▸ **Prompt**
Below are entries; copy exactly the lines from the one with "camera: 70 degrees right, 10 degrees down" through the one with "(400, 306) = (422, 336): green", both included, and leave out the rest.

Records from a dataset
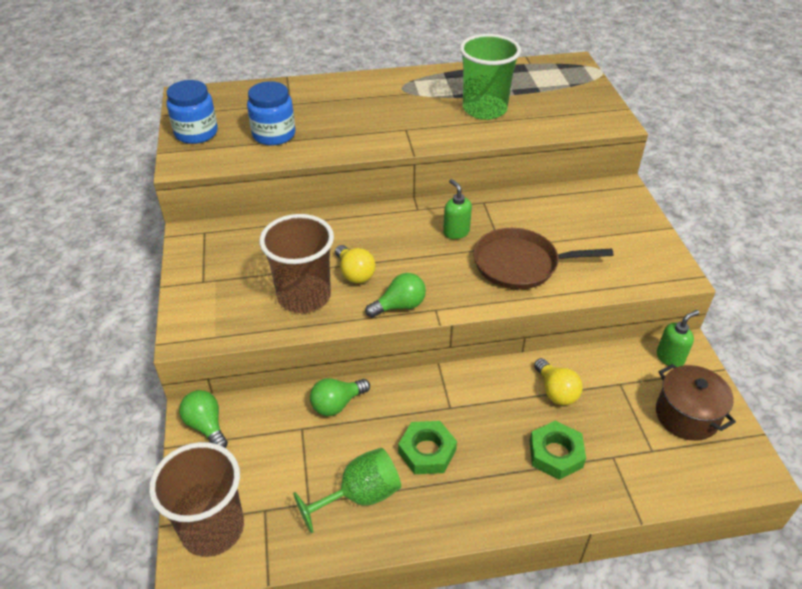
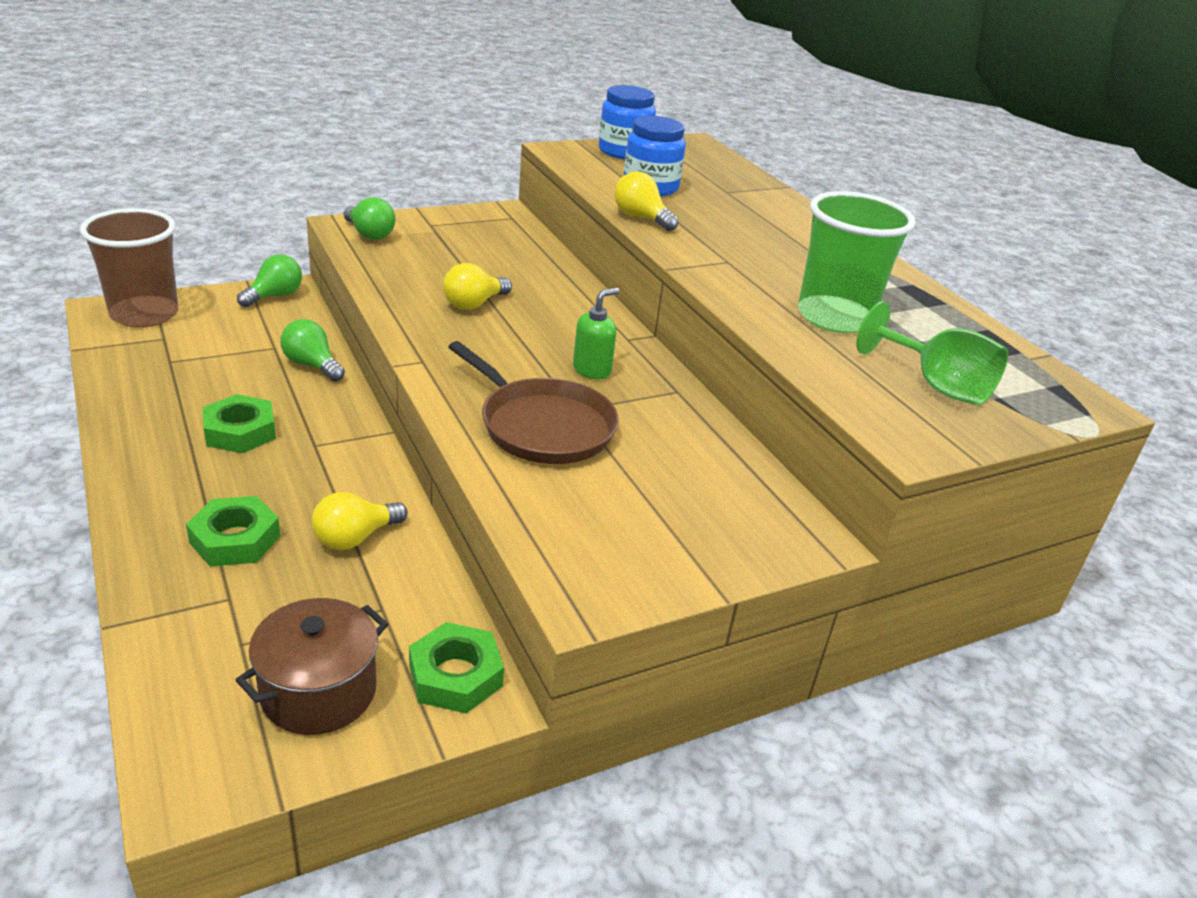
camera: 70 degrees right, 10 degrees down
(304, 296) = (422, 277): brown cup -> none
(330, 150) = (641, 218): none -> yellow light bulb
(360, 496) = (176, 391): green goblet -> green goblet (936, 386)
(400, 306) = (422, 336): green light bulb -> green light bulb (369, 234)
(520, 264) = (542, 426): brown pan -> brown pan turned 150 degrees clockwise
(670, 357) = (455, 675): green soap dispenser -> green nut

* * *

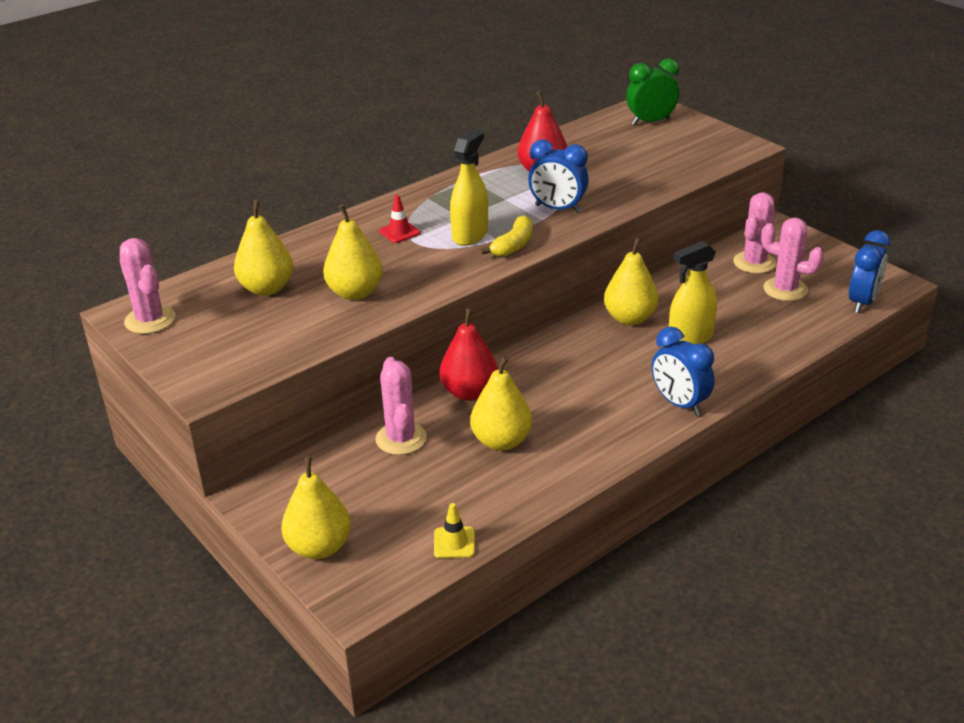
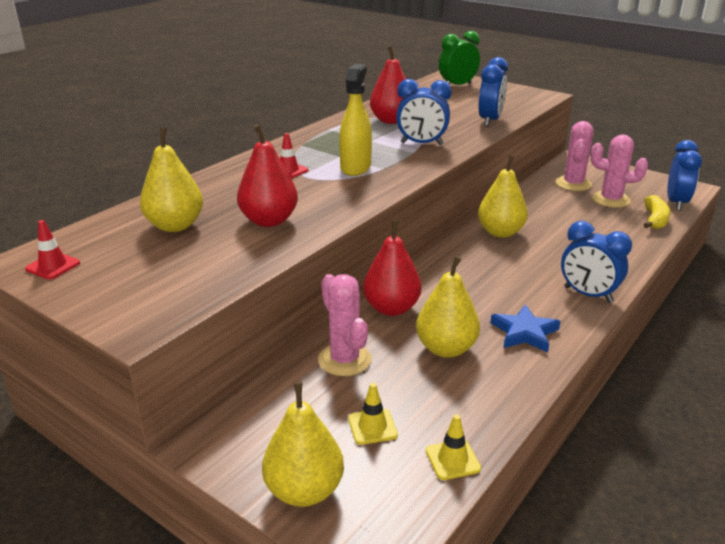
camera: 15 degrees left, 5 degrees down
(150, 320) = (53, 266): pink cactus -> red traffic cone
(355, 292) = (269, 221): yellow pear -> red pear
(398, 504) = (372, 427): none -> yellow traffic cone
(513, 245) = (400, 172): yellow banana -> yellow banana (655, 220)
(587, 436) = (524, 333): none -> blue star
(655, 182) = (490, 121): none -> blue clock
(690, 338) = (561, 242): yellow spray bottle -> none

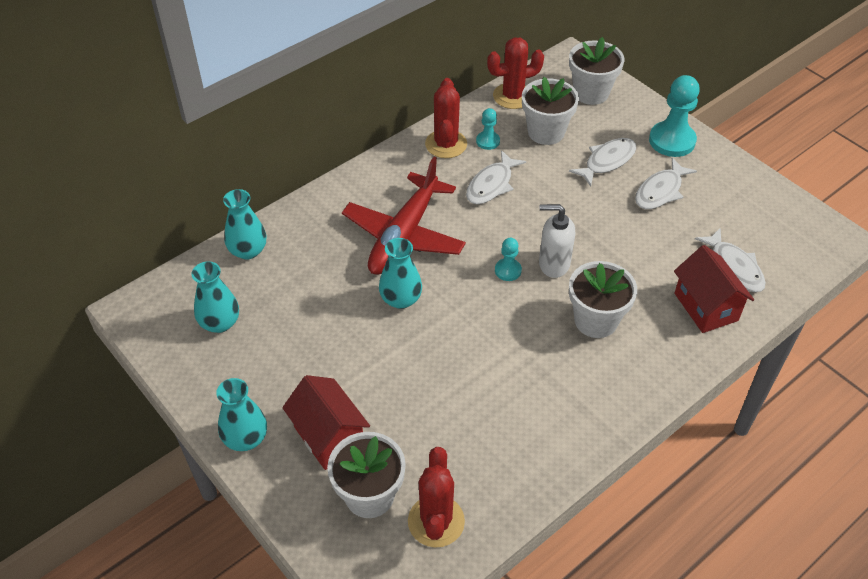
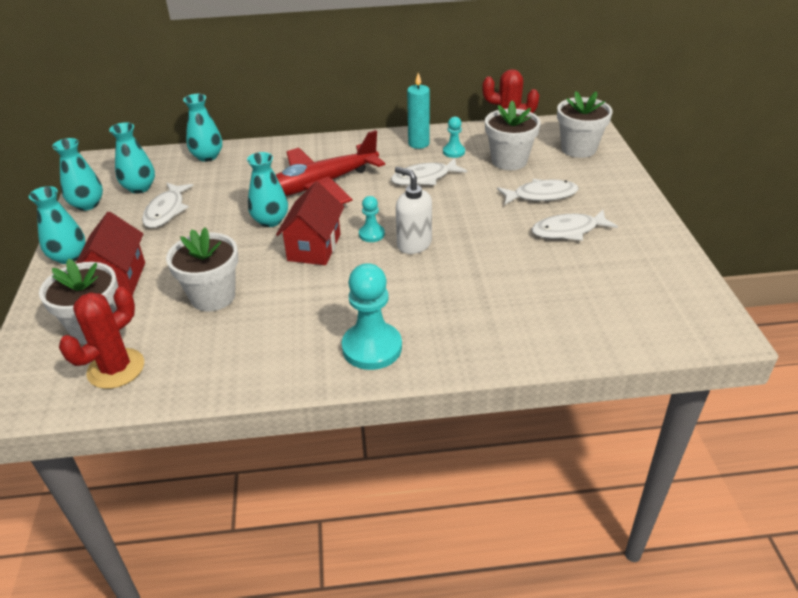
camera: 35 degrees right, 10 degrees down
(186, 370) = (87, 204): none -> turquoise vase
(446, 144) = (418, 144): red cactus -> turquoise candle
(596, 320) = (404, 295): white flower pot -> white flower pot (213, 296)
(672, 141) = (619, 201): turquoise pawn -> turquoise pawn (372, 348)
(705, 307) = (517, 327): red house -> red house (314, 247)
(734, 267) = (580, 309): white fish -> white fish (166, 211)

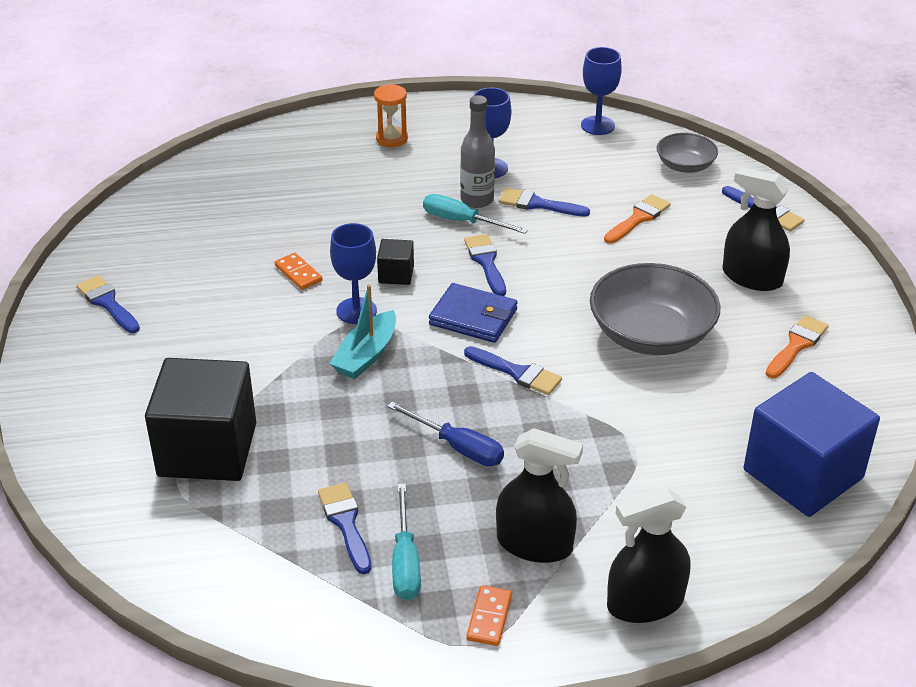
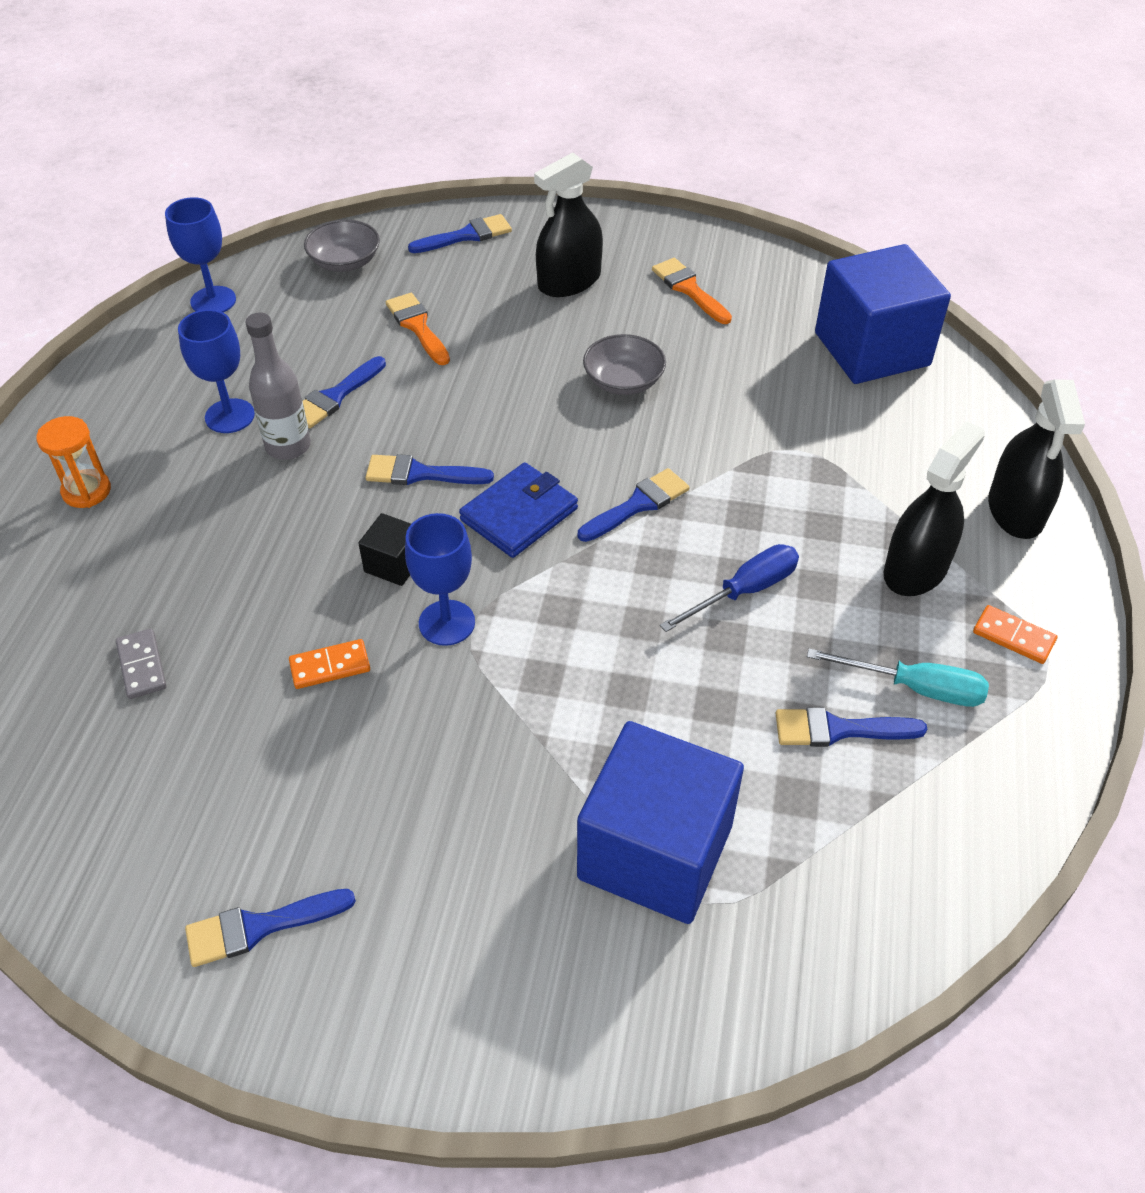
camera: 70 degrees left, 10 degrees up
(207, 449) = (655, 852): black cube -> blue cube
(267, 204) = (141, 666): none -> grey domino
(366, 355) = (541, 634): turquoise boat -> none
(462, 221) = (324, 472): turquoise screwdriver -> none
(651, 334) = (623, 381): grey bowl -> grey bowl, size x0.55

--

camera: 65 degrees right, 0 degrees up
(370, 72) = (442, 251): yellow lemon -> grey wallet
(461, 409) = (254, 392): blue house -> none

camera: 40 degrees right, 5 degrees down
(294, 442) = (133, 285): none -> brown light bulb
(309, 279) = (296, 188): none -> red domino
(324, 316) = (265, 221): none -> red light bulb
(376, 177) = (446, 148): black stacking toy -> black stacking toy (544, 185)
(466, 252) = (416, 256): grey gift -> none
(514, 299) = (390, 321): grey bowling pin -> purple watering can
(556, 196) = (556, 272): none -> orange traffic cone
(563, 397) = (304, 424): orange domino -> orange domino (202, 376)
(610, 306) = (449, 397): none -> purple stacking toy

▸ **Output of the task**
camera: 70 degrees right, 10 degrees down
(304, 296) = (422, 277): brown cup -> none
(330, 150) = (641, 218): none -> yellow light bulb
(360, 496) = (176, 391): green goblet -> green goblet (936, 386)
(400, 306) = (422, 336): green light bulb -> green light bulb (369, 234)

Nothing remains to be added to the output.